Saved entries
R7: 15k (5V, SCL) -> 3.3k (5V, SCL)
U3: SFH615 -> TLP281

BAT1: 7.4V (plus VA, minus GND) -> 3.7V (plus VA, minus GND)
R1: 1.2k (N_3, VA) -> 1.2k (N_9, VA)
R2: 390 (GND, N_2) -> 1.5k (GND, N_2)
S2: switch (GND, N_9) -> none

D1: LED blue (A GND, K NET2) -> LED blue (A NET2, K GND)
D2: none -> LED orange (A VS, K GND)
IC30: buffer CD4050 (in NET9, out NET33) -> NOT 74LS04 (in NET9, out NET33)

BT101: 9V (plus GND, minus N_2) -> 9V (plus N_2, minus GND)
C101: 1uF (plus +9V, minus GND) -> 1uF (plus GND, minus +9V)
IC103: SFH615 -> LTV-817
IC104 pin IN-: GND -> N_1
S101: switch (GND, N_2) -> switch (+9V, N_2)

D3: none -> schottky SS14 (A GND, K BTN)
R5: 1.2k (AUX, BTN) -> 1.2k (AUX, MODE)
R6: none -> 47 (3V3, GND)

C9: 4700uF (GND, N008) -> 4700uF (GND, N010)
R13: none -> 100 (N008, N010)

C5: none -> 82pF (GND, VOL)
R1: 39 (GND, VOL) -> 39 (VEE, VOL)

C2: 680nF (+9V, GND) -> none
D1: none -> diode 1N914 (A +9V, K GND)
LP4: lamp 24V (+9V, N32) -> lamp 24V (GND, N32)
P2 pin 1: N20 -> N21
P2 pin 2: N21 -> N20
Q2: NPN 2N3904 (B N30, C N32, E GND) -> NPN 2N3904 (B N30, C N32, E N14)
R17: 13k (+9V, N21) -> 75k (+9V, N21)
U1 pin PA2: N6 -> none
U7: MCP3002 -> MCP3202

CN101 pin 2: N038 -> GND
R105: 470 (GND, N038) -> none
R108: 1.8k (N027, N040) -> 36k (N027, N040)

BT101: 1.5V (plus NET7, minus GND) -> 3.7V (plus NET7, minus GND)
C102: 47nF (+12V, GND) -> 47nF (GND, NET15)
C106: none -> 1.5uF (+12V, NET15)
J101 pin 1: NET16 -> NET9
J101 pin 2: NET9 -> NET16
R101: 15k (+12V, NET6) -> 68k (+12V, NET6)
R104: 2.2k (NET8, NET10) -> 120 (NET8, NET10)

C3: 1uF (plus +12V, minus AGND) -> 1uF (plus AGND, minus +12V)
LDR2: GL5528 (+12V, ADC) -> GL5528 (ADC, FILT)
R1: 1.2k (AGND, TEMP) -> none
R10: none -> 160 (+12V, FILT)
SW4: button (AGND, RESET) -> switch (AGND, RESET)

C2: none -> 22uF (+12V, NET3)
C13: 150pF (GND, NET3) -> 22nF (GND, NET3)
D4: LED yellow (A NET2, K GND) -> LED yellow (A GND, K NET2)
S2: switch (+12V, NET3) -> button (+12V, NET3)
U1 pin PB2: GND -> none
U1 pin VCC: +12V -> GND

Exercise requirements
If a line of the data contains "plus", copy it out.

Exercise output
BAT1: 7.4V (plus VA, minus GND) -> 3.7V (plus VA, minus GND)
BT101: 9V (plus GND, minus N_2) -> 9V (plus N_2, minus GND)
C101: 1uF (plus +9V, minus GND) -> 1uF (plus GND, minus +9V)
BT101: 1.5V (plus NET7, minus GND) -> 3.7V (plus NET7, minus GND)
C3: 1uF (plus +12V, minus AGND) -> 1uF (plus AGND, minus +12V)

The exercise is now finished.